(Beginning of ENTRIES SHOWN)

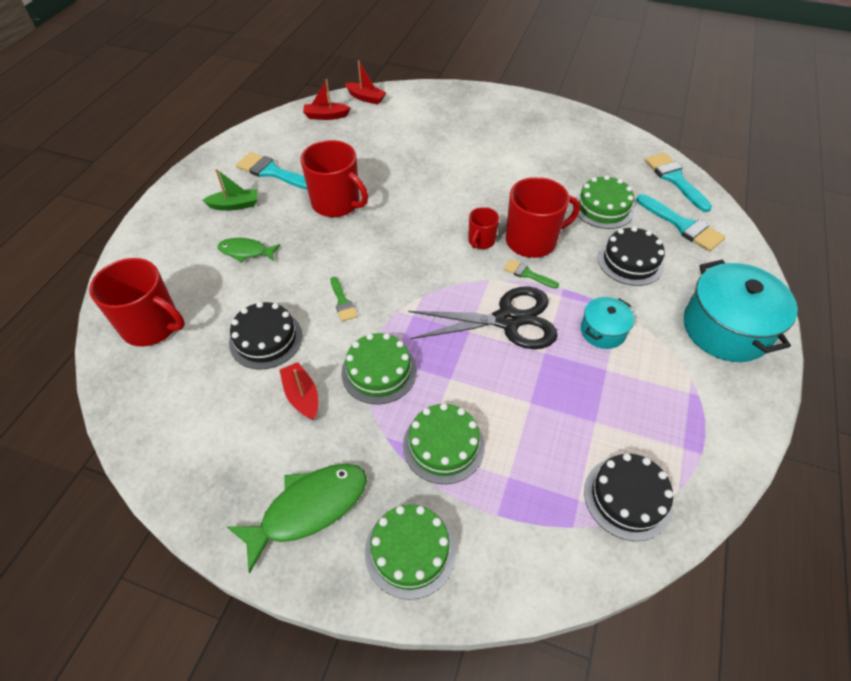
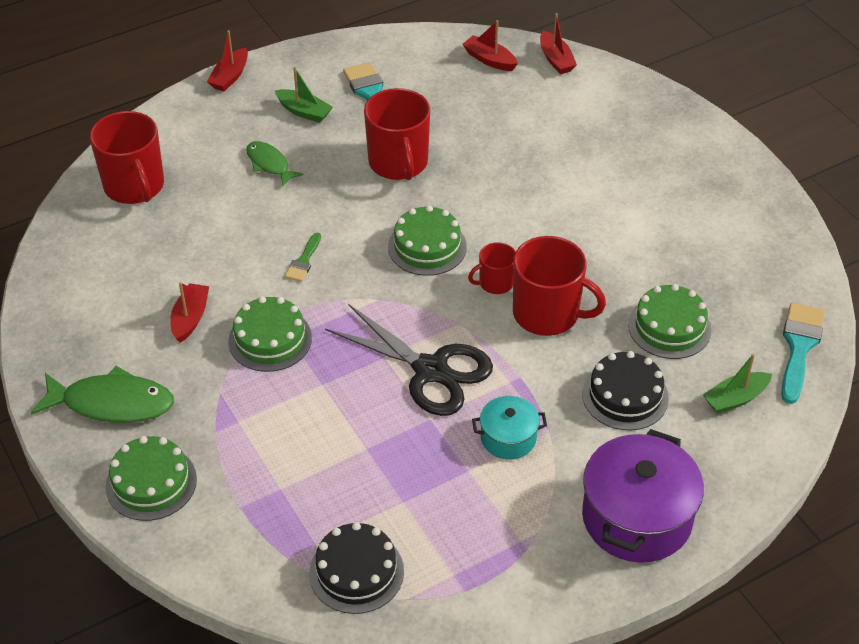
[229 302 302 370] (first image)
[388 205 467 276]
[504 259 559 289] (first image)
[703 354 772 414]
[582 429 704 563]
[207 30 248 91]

(End of ENTRIES SHOWN)

**WHAT TO DO**
Take every entry and repeat it verbatim, minus the pictures.

**RESULT OF THE EXERCISE**
[229 302 302 370] (first image)
[388 205 467 276]
[504 259 559 289] (first image)
[703 354 772 414]
[582 429 704 563]
[207 30 248 91]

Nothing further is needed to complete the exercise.